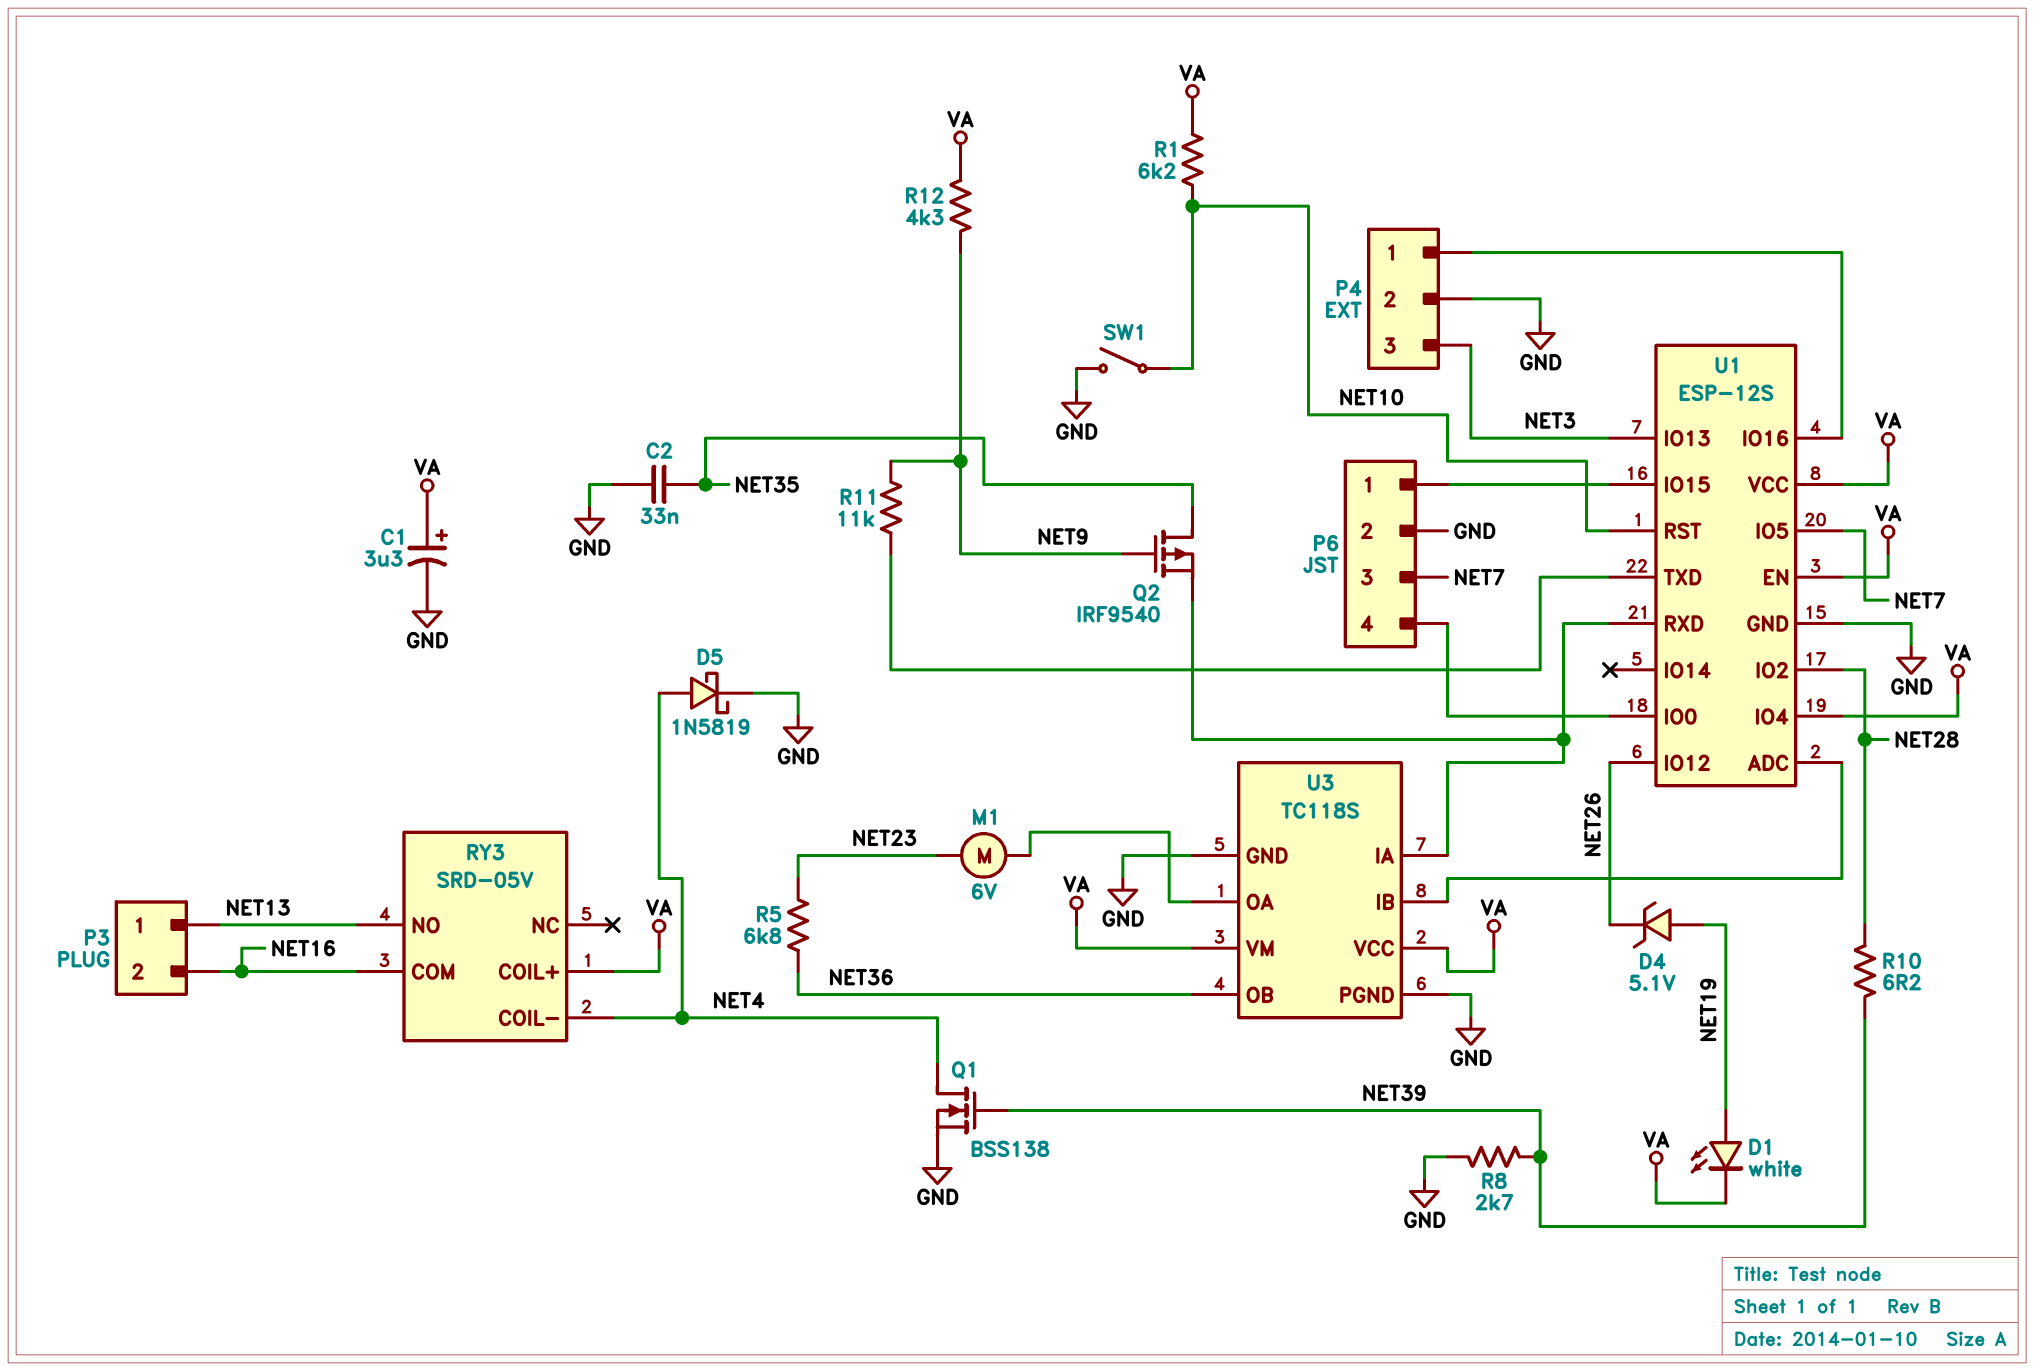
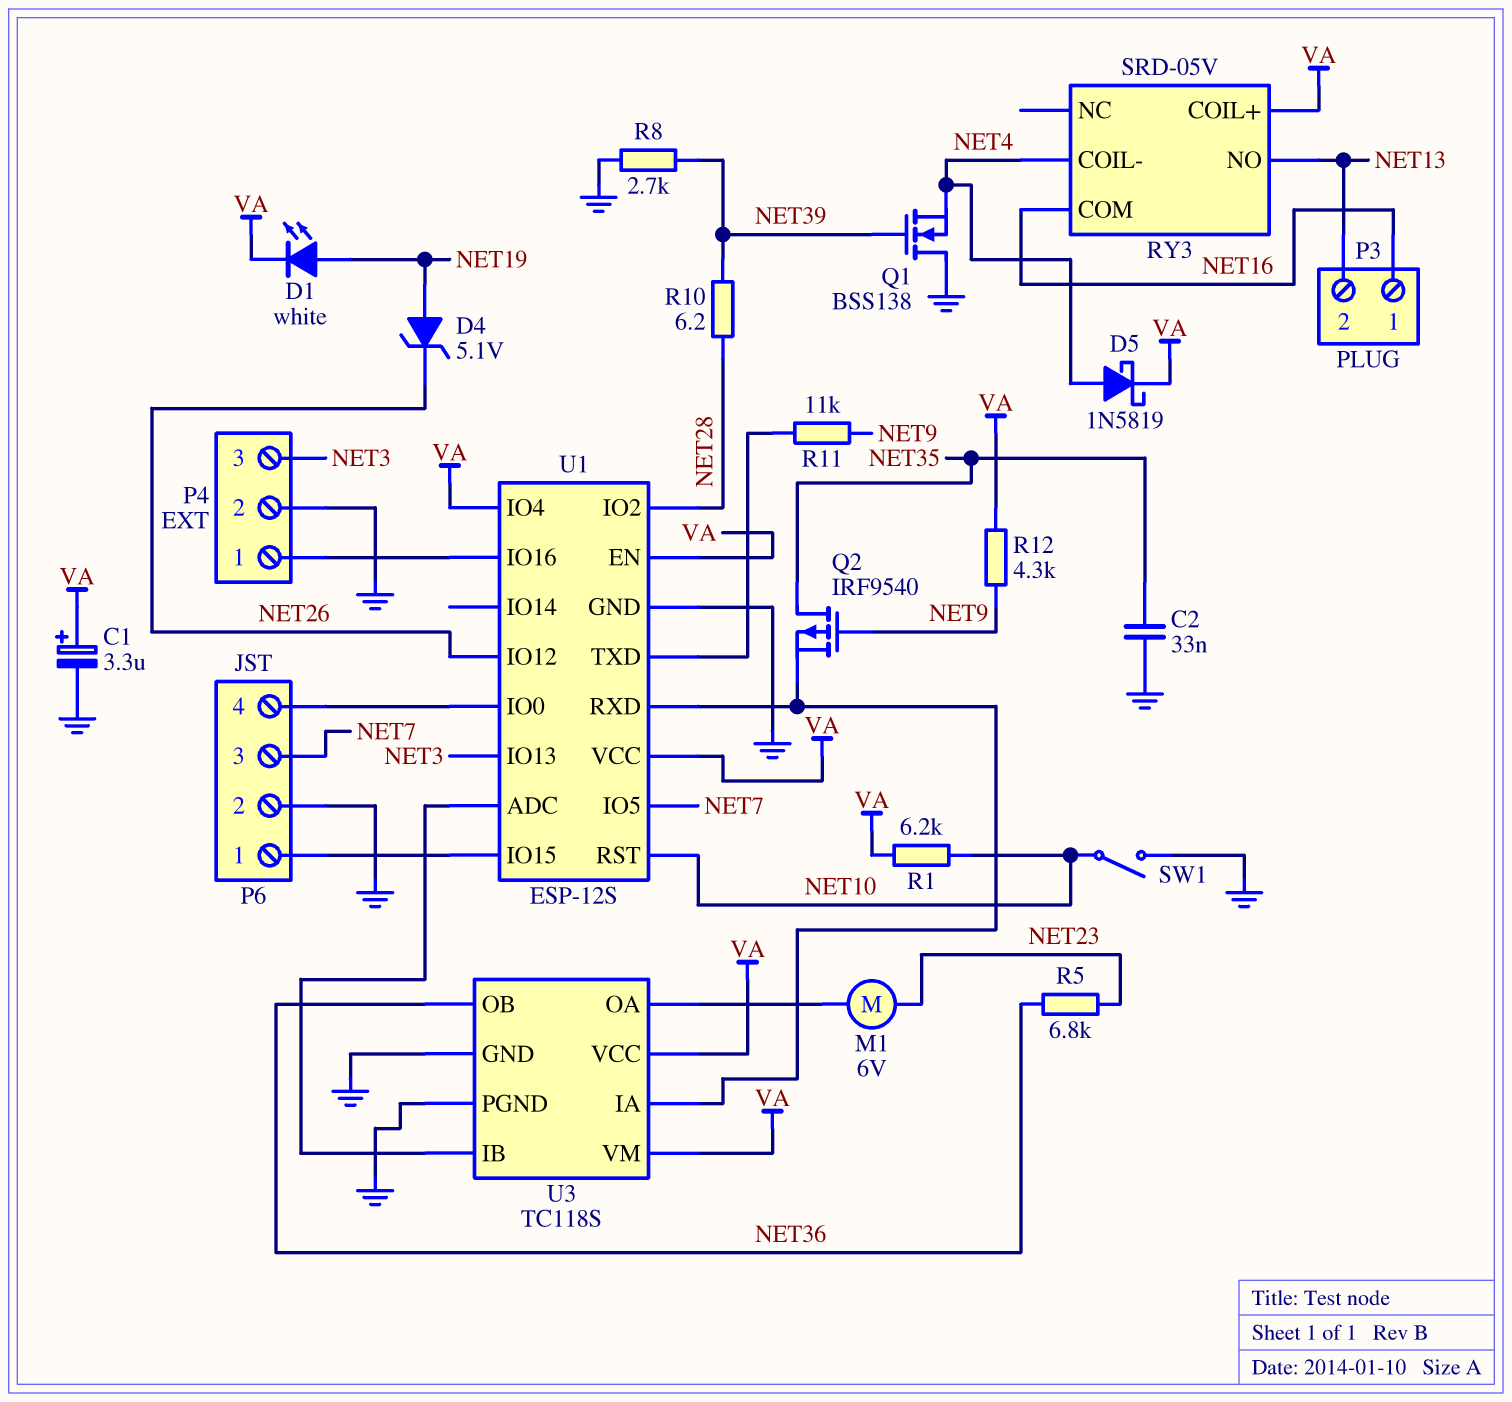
D5: schottky 1N5819 (A NET4, K GND) -> schottky 1N5819 (A NET4, K VA)
P3 pin 1: NET13 -> NET16
P3 pin 2: NET16 -> NET13
Q1: NMOS BSS138 (G NET39, D NET4, S GND) -> NMOS BSS138 (G NET39, D GND, S NET4)

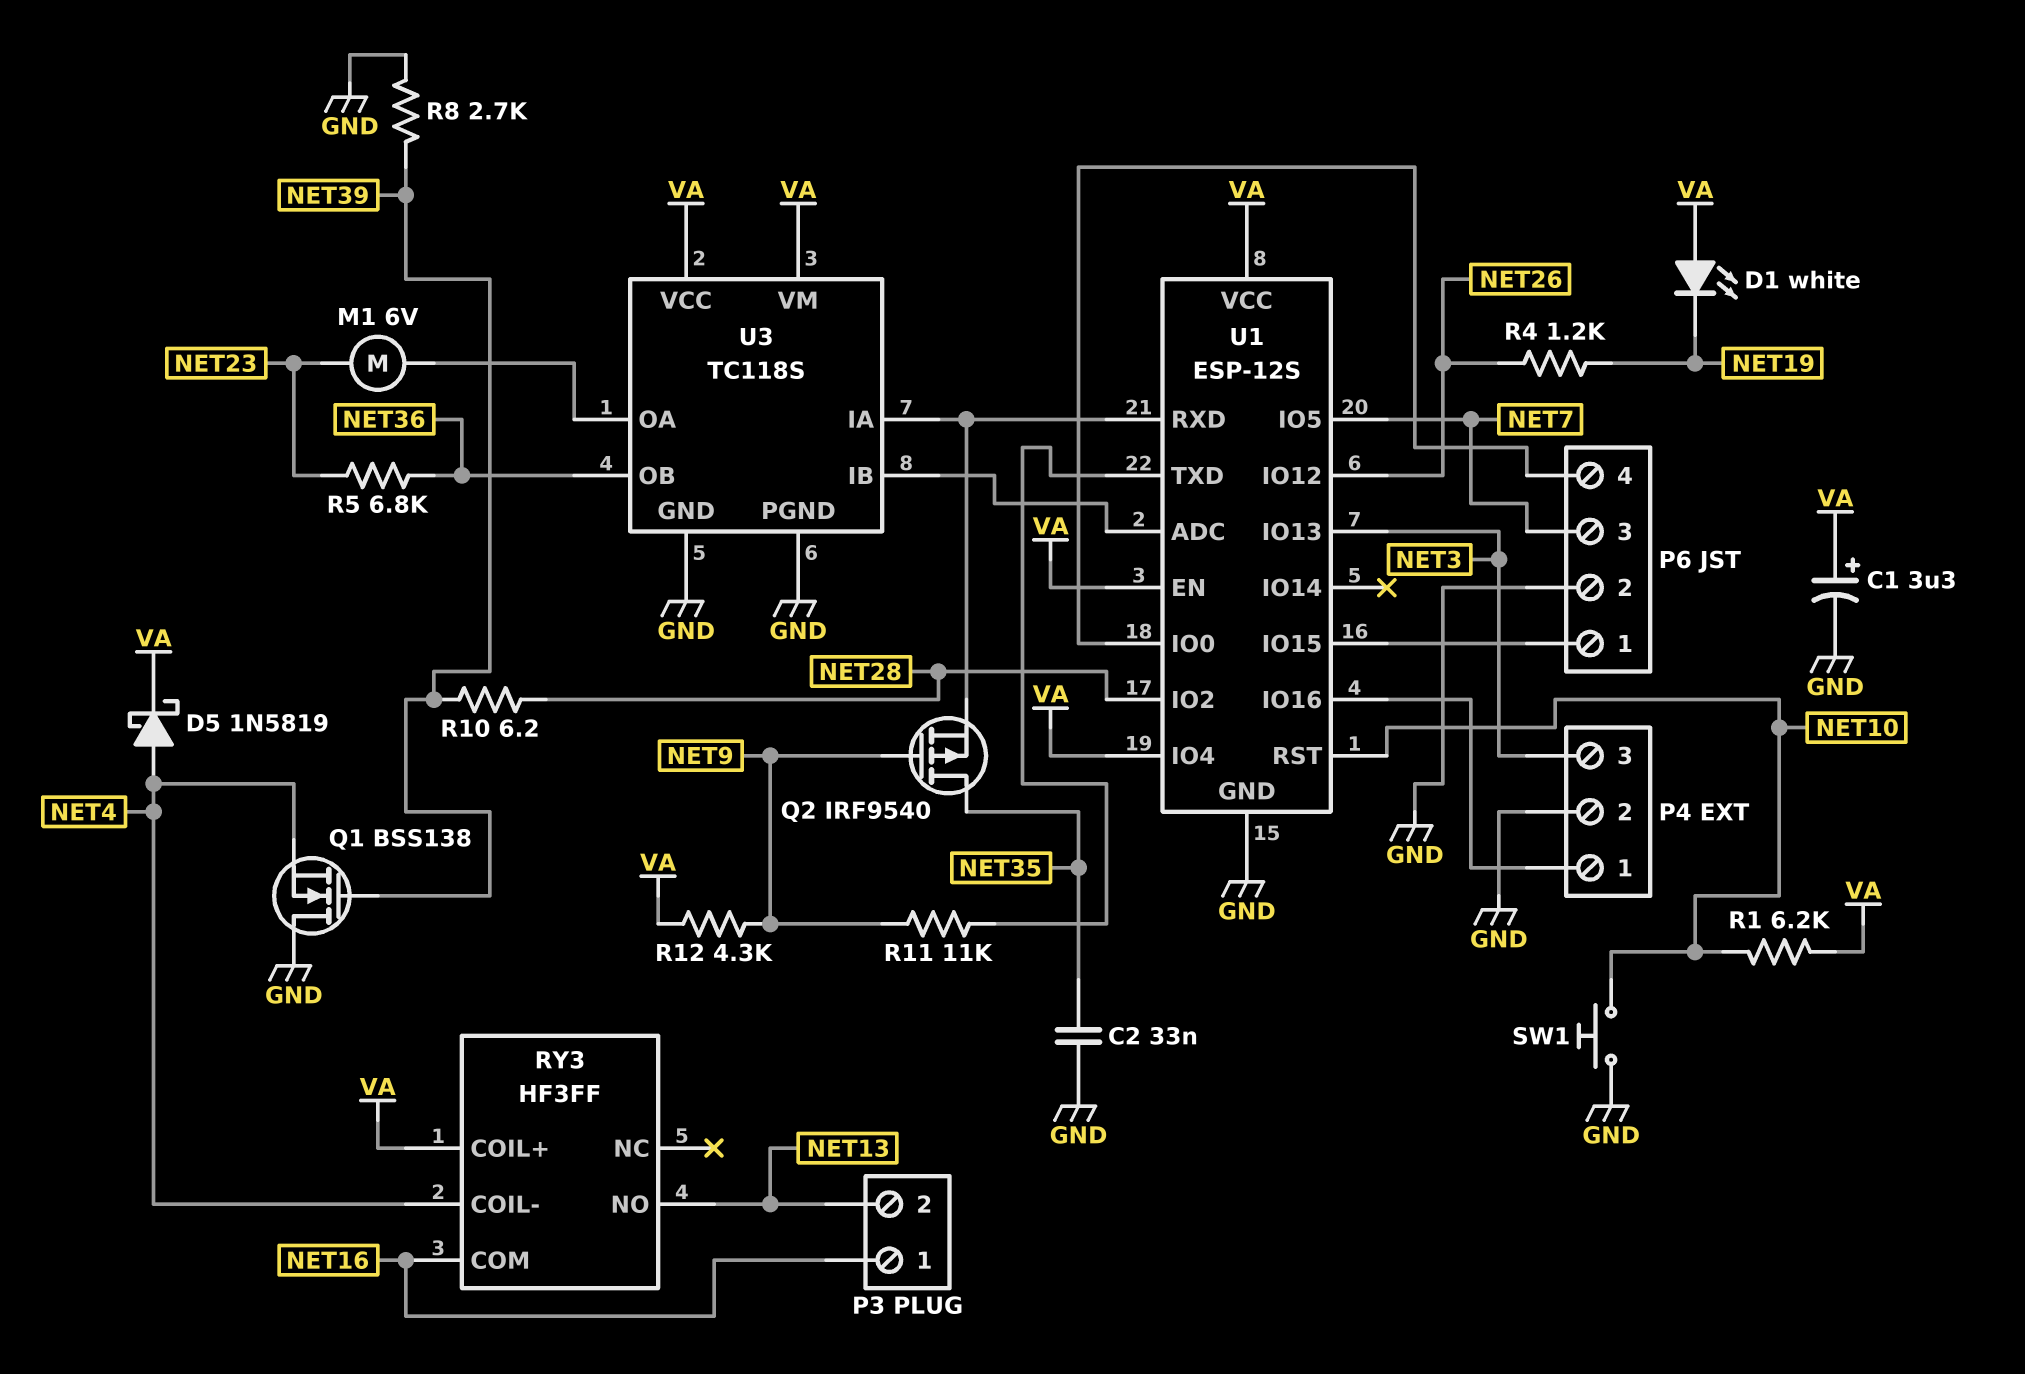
D1: LED white (A NET19, K VA) -> LED white (A VA, K NET19)
D4: zener 5.1V (A NET19, K NET26) -> none
R4: none -> 1.2k (NET19, NET26)
RY3: SRD-05V -> HF3FF
SW1: switch (GND, NET10) -> button (GND, NET10)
━━━━━━━━━━
## WHAT YOU WILL DO
Having located the line with "Q1: NMOS BSS138", copy it exactly along with every later line through the end of the listing above, but omit the pictures.

## RESULT BELOW
Q1: NMOS BSS138 (G NET39, D NET4, S GND) -> NMOS BSS138 (G NET39, D GND, S NET4)

D1: LED white (A NET19, K VA) -> LED white (A VA, K NET19)
D4: zener 5.1V (A NET19, K NET26) -> none
R4: none -> 1.2k (NET19, NET26)
RY3: SRD-05V -> HF3FF
SW1: switch (GND, NET10) -> button (GND, NET10)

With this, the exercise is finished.